───── Data for review ─────

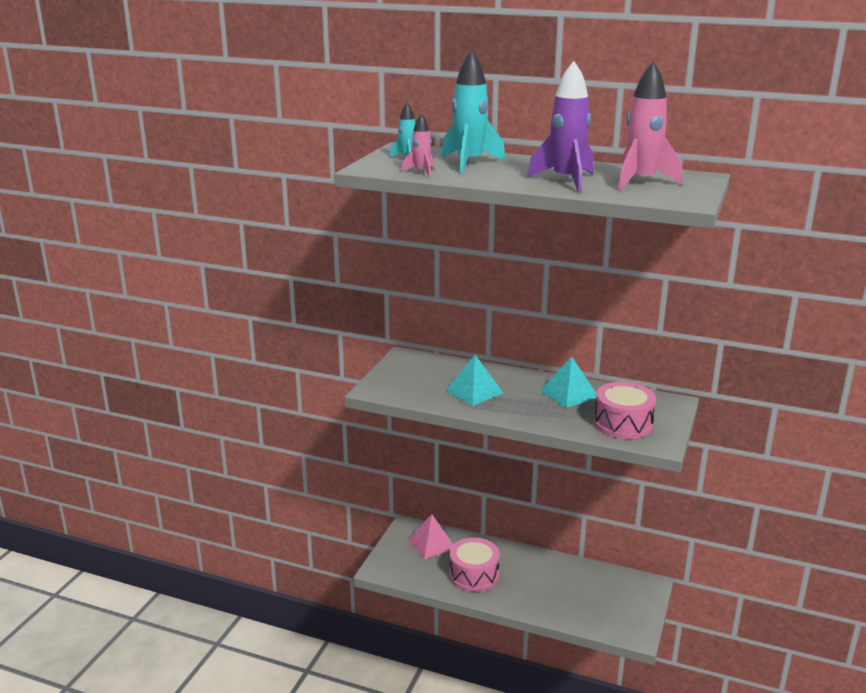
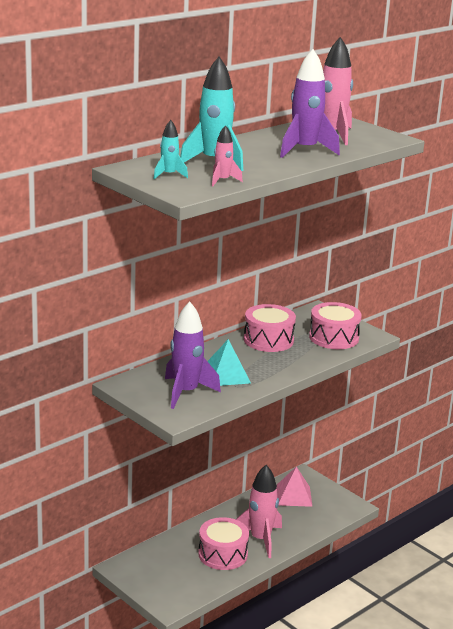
camera: 65 degrees left, 0 degrees up
(420, 383) = (186, 392): none -> purple rocket
(432, 543) = (158, 561): pink pyramid -> pink pyramid (293, 495)
(517, 590) = (260, 539): none -> pink rocket
(569, 393) = (268, 340): turquoise pyramid -> pink drum

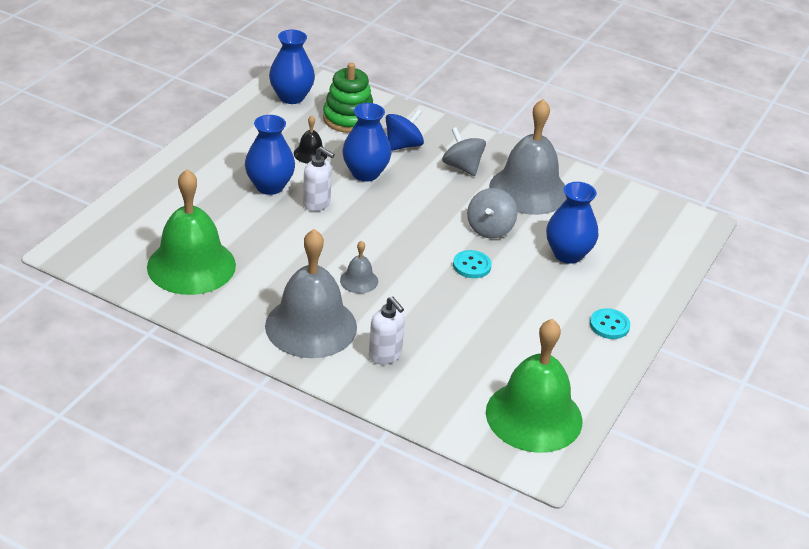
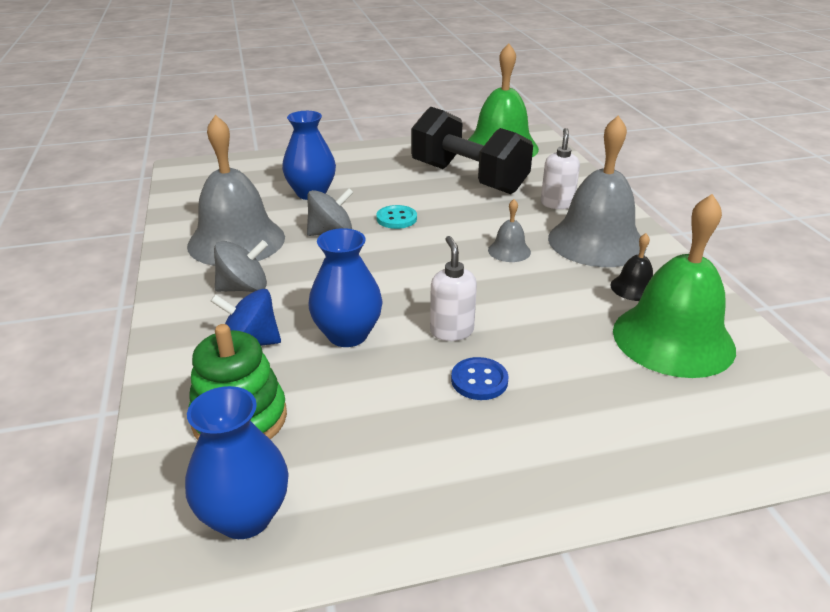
camera: 130 degrees left, 5 degrees down
(269, 186) = (479, 380): blue vase -> blue button
(310, 154) = (369, 395): black bell -> black bell (634, 288)
(462, 167) = (244, 288): grey spinning top -> grey spinning top turned 120 degrees counterclockwise
(492, 345) = (468, 178): none -> black dumbbell
(609, 325) = (371, 156): turquoise button -> none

─────

Repeat, exactly as they stand, the line that contains "(310, 154) = (369, 395): black" and all the lines after it in the data above.

(310, 154) = (369, 395): black bell -> black bell (634, 288)
(462, 167) = (244, 288): grey spinning top -> grey spinning top turned 120 degrees counterclockwise
(492, 345) = (468, 178): none -> black dumbbell
(609, 325) = (371, 156): turquoise button -> none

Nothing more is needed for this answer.